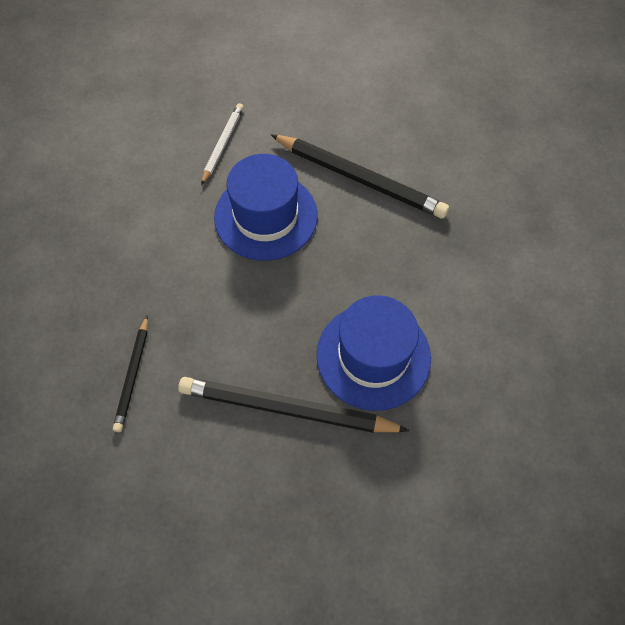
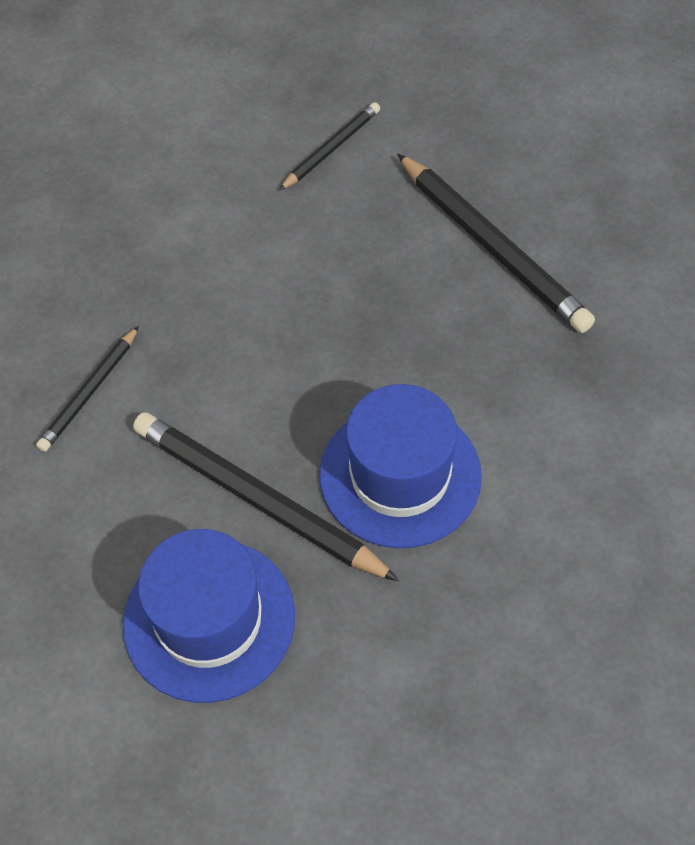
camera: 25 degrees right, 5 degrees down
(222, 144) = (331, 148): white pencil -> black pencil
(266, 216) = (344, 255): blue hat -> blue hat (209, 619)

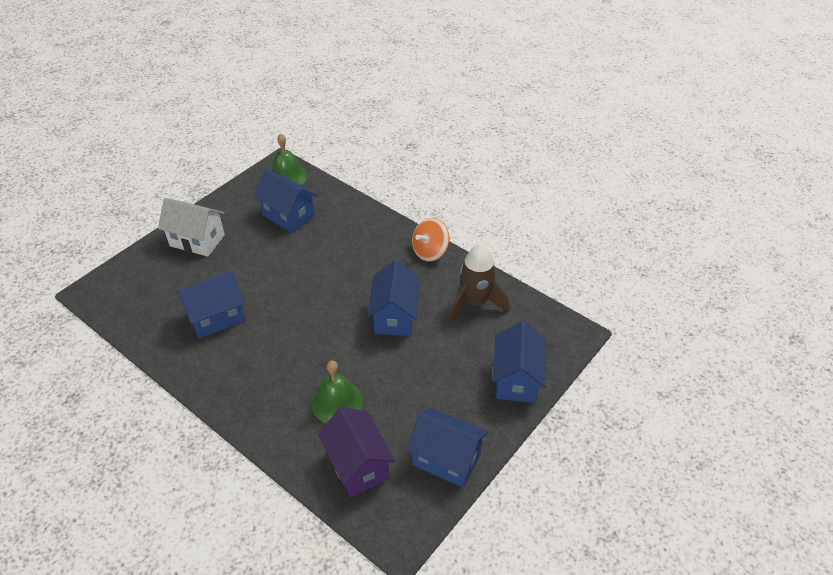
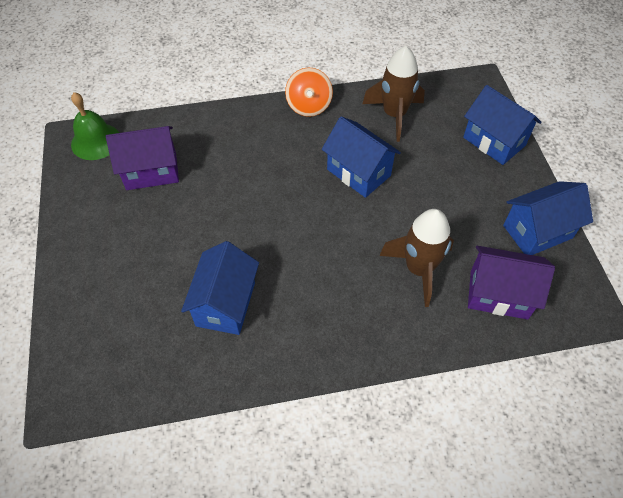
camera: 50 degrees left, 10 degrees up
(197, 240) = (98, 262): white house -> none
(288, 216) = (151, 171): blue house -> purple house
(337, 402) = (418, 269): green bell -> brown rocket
+ + + + + + +
• Work instruction
Do not include the images; transcribe the rest of the listing exactly.

• Output of the task
camera: 25 degrees right, 5 degrees down
(222, 144) = (331, 148): white pencil -> black pencil
(266, 216) = (344, 255): blue hat -> blue hat (209, 619)

camera: 50 degrees left, 10 degrees up
(197, 240) = (98, 262): white house -> none
(288, 216) = (151, 171): blue house -> purple house
(337, 402) = (418, 269): green bell -> brown rocket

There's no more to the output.